GIVEN EXERCISE ▸ Identify each line of the material that contains the string "instrumentName", and copy those lines in full. Matching is case-sensitive.

** START OF DATA LISTING **

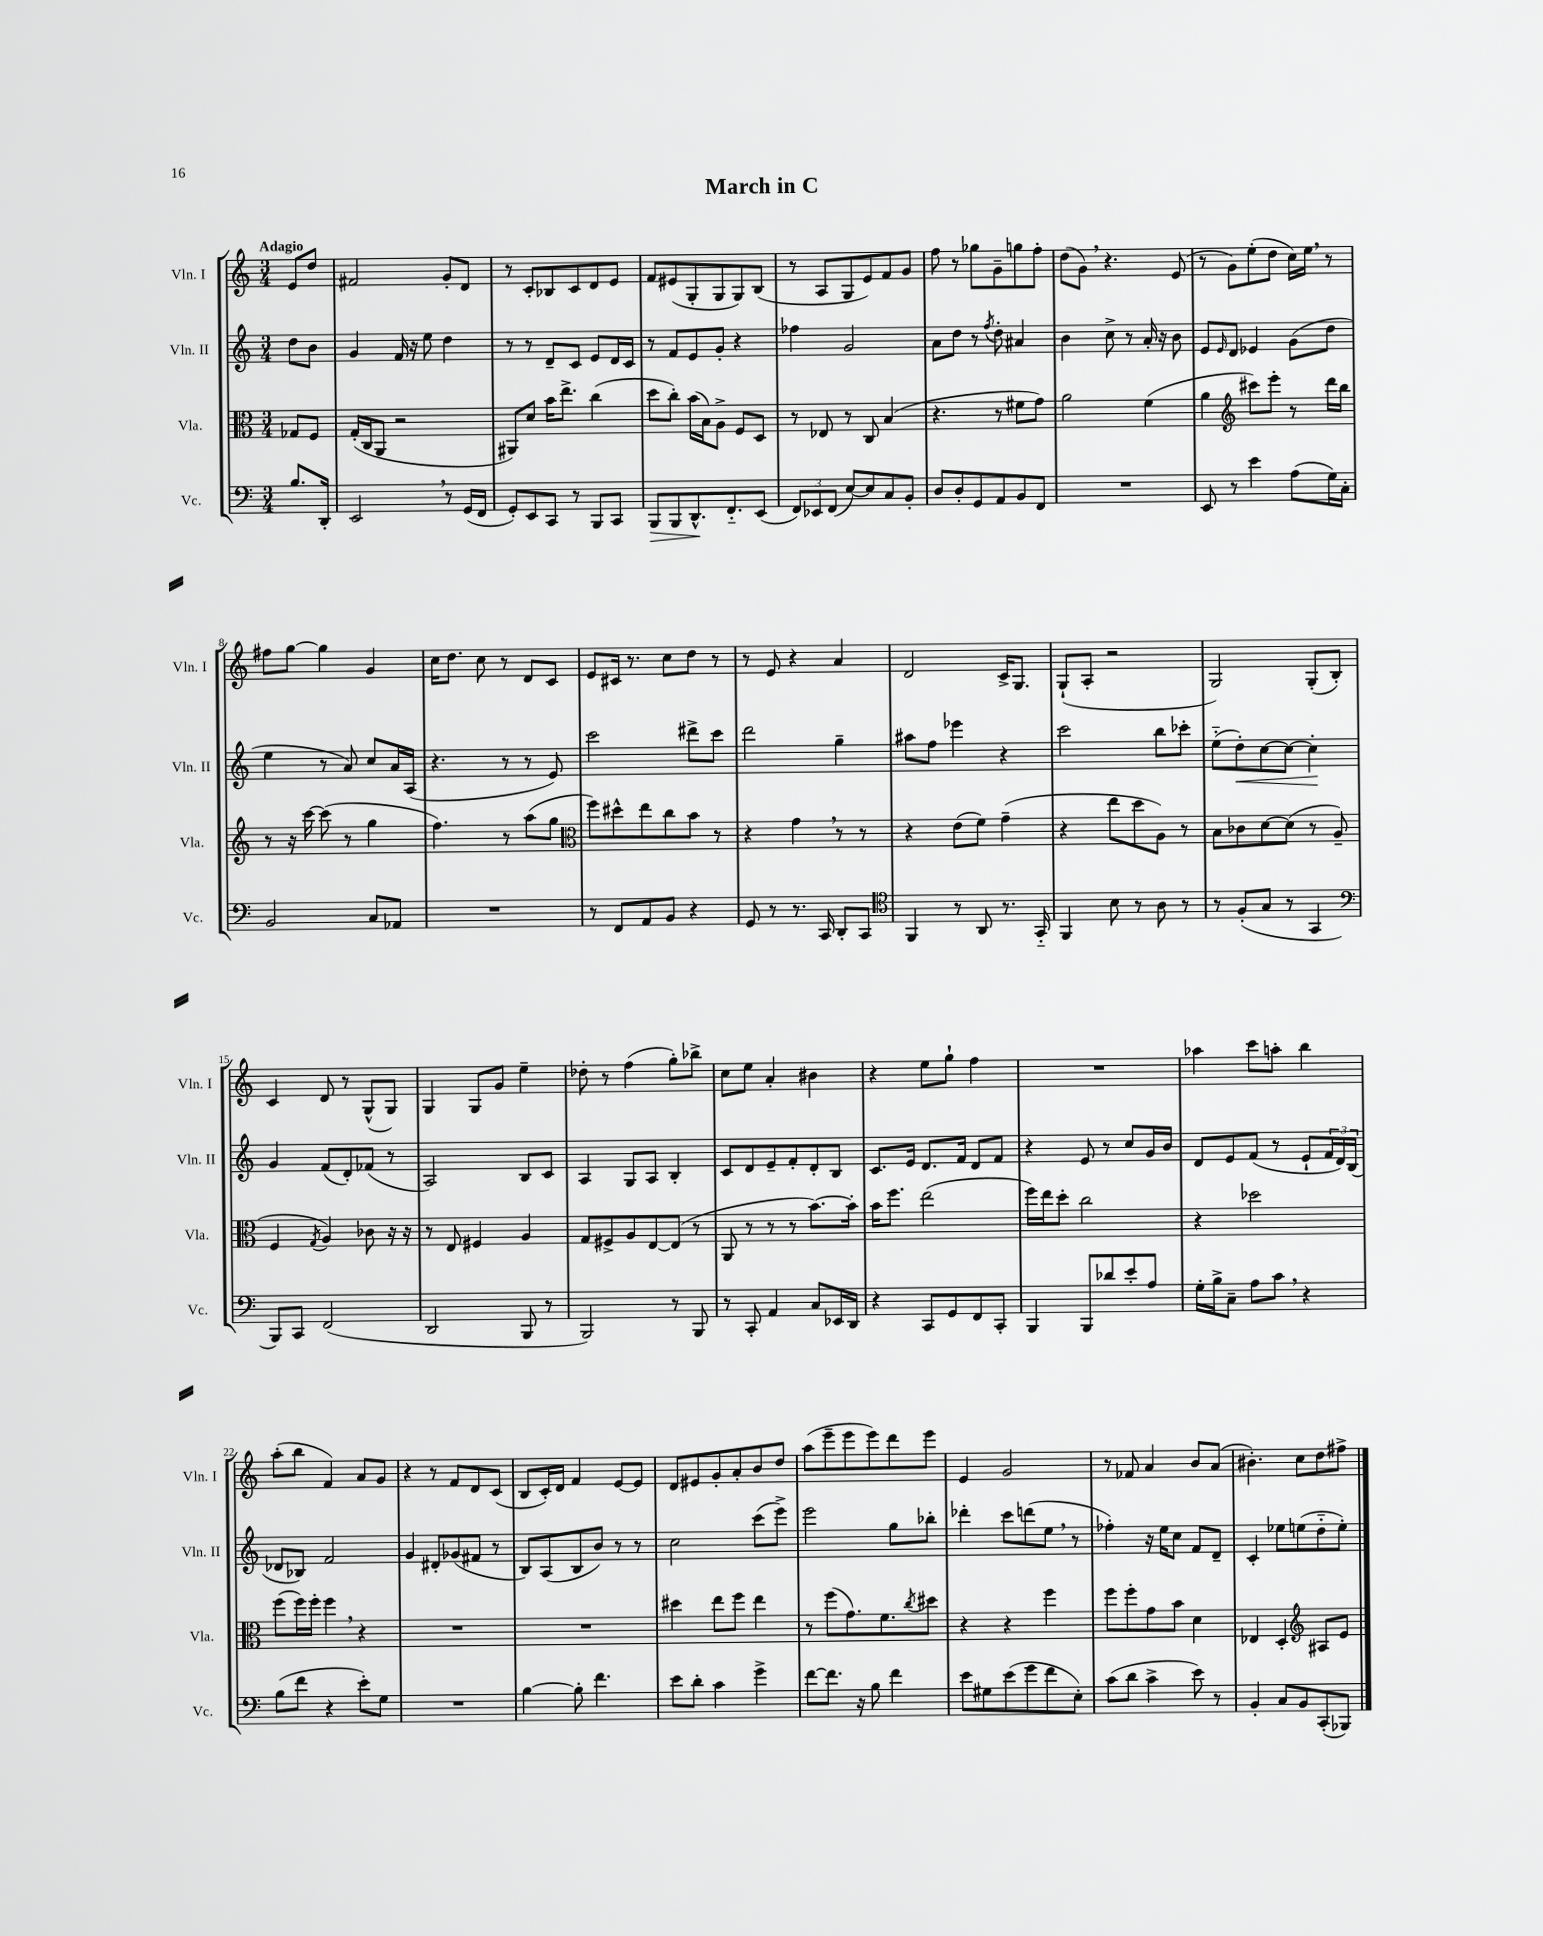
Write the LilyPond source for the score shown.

\header { title = "March in C" }
<<
\new StaffGroup <<
\new Staff = "s0" \with { instrumentName = "Vln. I" shortInstrumentName = "Vln. I" } {
    \clef treble \key c \major \numericTimeSignature \time 3/4 \partial 4 \tempo "Adagio"
    e'8 d''8 |
    fis'2 g'8-. d'8 |
    r8 c'8-. bes8 c'8 d'8 e'8 |
    f'8 eis'8( g8-. g8 g8) b8( |
    r8 a8 g8 e'8) f'8 g'8 |
    f''8 r8 ges''8 g'8-- g''8 f''8-. |
    d''8( g'8) \breathe r4. e'8( |
    r8 g'8) e''8-.( d''8 c''16) e''16 \breathe r8 |
    fis''8 g''8~ g''4 g'4 |
    c''16 d''8. c''8 r8 d'8 c'8 |
    e'8 cis'16 r8. c''8 d''8 r8 |
    r8 e'8 r4 a'4 |
    d'2 c'16-> g8. |
    g8-!( a8-. r2 |
    g2) g8-.( b8-.) |
    c'4 d'8 r8 g8-^( g8) |
    g4 g8 g'8 e''4-- |
    des''8-. r8 f''4( g''8-.) bes''8-> |
    c''8 e''8 a'4-. bis'4 |
    r4 e''8 g''8-! f''4 |
    R2. |
    aes''4 c'''8 a''8-. b''4 |
    a''8-.( b''8 f'4) a'8 g'8 |
    r4 r8 f'8 d'8 c'8( |
    b8 c'16-.) d'16 f'4 e'8~ e'8 |
    d'8 eis'8 g'8-. a'8-. b'8 d''8 |
    a''8( e'''8-- e'''8 e'''8) d'''8 e'''8 |
    e'4 g'2 |
    r8 fes'8 a'4 b'8 a'8( |
    bis'4.-.) c''8 d''8 fis''8-> \bar "|." |
}
\new Staff = "s1" \with { instrumentName = "Vln. II" shortInstrumentName = "Vln. II" } {
    \clef treble \key c \major \numericTimeSignature \time 3/4 \partial 4
    d''8 b'8 |
    g'4 f'16 r16 e''8 d''4 |
    r8 r8 d'8-- c'8 e'8 d'16 c'16 |
    r8 f'8 e'8 g'8-. r4 |
    fes''4 g'2 |
    a'8 d''8 r8 \acciaccatura { f''8 } d''8-. ais'4 |
    b'4 c''8-> r8 a'16-. r16 b'8 |
    e'8 \grace { e'16 } d'8 ees'4 g'8( d''8 |
    e''4 r8 a'8) c''8 a'16 a16( |
    r4. r8 r8 e'8) |
    c'''2 dis'''8-> c'''8 |
    d'''2 g''4-- |
    ais''8 f''8 ees'''4 r4 |
    c'''2 b''8 ces'''8-. |
    e''8-_( d''8-.\<) c''8~ c''8~ c''4-.\! |
    g'4 f'8( d'8-.) fes'8( r8 |
    a2) b8 c'8 |
    a4 g8 a8 b4-. |
    c'8 d'8 e'8-- f'8-. d'8-. b8 |
    c'8. e'16 d'8. f'16 d'8 f'8 |
    r4 e'8 r8 c''8 g'16 b'16 |
    d'8 e'8 f'8( r8 e'8-! \tuplet 3/2 { f'16 d'16) b16( } |
    des'8 bes8) f'2 |
    g'4 dis'8-. ges'8( fis'8 r8 |
    b8) a8( b8 b'8) r8 r8 |
    c''2 c'''8( e'''8->) |
    e'''2 g''8 bes''8-. |
    des'''4-. c'''8 d'''8( e''8 \breathe r8 |
    fes''4-.) r16 e''16 c''8 f'8 d'8-- |
    c'4-. ees''8 e''8( d''8-_ e''8-.) \bar "|." |
}
\new Staff = "s2" \with { instrumentName = "Vla." shortInstrumentName = "Vla." } {
    \clef alto \key c \major \numericTimeSignature \time 3/4 \partial 4
    ges8 f8 |
    g16-.( c16 a,8 r2 |
    ais,8) d'8 b'16 e''8.-> c''4( |
    d''8 c''8-.) b'16( b16) a8-> f8 d8 |
    r8 ees8 r8 c8 b4( |
    r4. r8 fis'8 g'8) |
    a'2 f'4( |
    a'4 \clef treble cis'''8) e'''8-. r8 d'''16 b''16 |
    r8 r16 c'''16~ c'''8( r8 g''4 |
    f''4.) r8 a''8( g''8 |
    \clef alto f''8) dis''8-^ e''8 c''8 b'8 r8 |
    r4 g'4 \breathe r8 r8 |
    r4 e'8( f'8) g'4--( |
    r4 e''8 d''8 a8) r8 |
    b8 ces'8 d'8~ d'8( r8 a8-- |
    f4 \acciaccatura { g8 } a4) ces'8 r16 r16 |
    r8 e8 fis4 a4 |
    g8 fis8-> a8 e8~ e8( r8 |
    a,8 r8 r8 r8 b'8.~) b'16-. |
    b'16 f''8. e''2( |
    f''16) e''16 d''8-. c''2 |
    r4 des''2 |
    f''8( f''16) f''16-. f''4 \breathe r4 |
    R2. |
    R2. |
    dis''4 e''8 f''8 e''4 |
    r8 f''8( g'8.) f'8. \acciaccatura { c''8 } dis''8 |
    r4 r4 f''4 |
    f''8 f''8-. g'8 b'8 d'4 |
    ees4 d4-. \clef treble ais8 e'8 \bar "|." |
}
\new Staff = "s3" \with { instrumentName = "Vc." shortInstrumentName = "Vc." } {
    \clef bass \key c \major \numericTimeSignature \time 3/4 \partial 4
    b8. d,16-. |
    e,2 \breathe r8 g,16( f,16 |
    g,8-.) e,8 c,8 r8 b,,8 c,8 |
    b,,8\> b,,8 d,8.-^\! f,8.-_ e,8( |
    \tuplet 3/2 { f,8) ees,8 f,8( } e8~) e8 c8 b,8-. |
    d8 d8-. g,8 a,8 b,8 f,8 |
    R2. |
    e,8 r8 e'4 a8( g16) c16-. |
    b,2 c8 aes,8 |
    R2. |
    r8 f,8 a,8 b,8 r4 |
    g,8 r8 r8. c,16 d,8-. c,8 |
    \clef tenor f,4 r8 a,8 r8. g,16-_ |
    f,4 b8 r8 a8 r8 |
    r8 f8-.( g8 r8 g,4 |
    \clef bass b,,8) c,8 f,2( |
    d,2 b,,8 r8 |
    b,,2) r8 b,,8 |
    r8 c,8-. a,4 c8 ees,16 d,16 |
    r4 c,8 g,8 f,8 c,8-. |
    b,,4 b,,8 des'8 e'8-. a8 |
    g16-. b16-> c8-- a8 c'8 \breathe r4 |
    b8( f'8 r4 e'8-.) g8 |
    R2. |
    b4~ b8-. f'4. |
    e'8 d'8-. c'4 g'4-> |
    f'8~ f'8. r16 b8 f'4 |
    e'8 gis8 e'8( g'8 f'8 e8-.) |
    c'8( d'8 c'4-> e'8) r8 |
    b,4-. c8 b,8 c,8-.( bes,,8) \bar "|." |
}
>>
>>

** END OF DATA LISTING **

TASK ANSWER ▸
\new Staff = "s0" \with { instrumentName = "Vln. I" shortInstrumentName = "Vln. I" } {
\new Staff = "s1" \with { instrumentName = "Vln. II" shortInstrumentName = "Vln. II" } {
\new Staff = "s2" \with { instrumentName = "Vla." shortInstrumentName = "Vla." } {
\new Staff = "s3" \with { instrumentName = "Vc." shortInstrumentName = "Vc." } {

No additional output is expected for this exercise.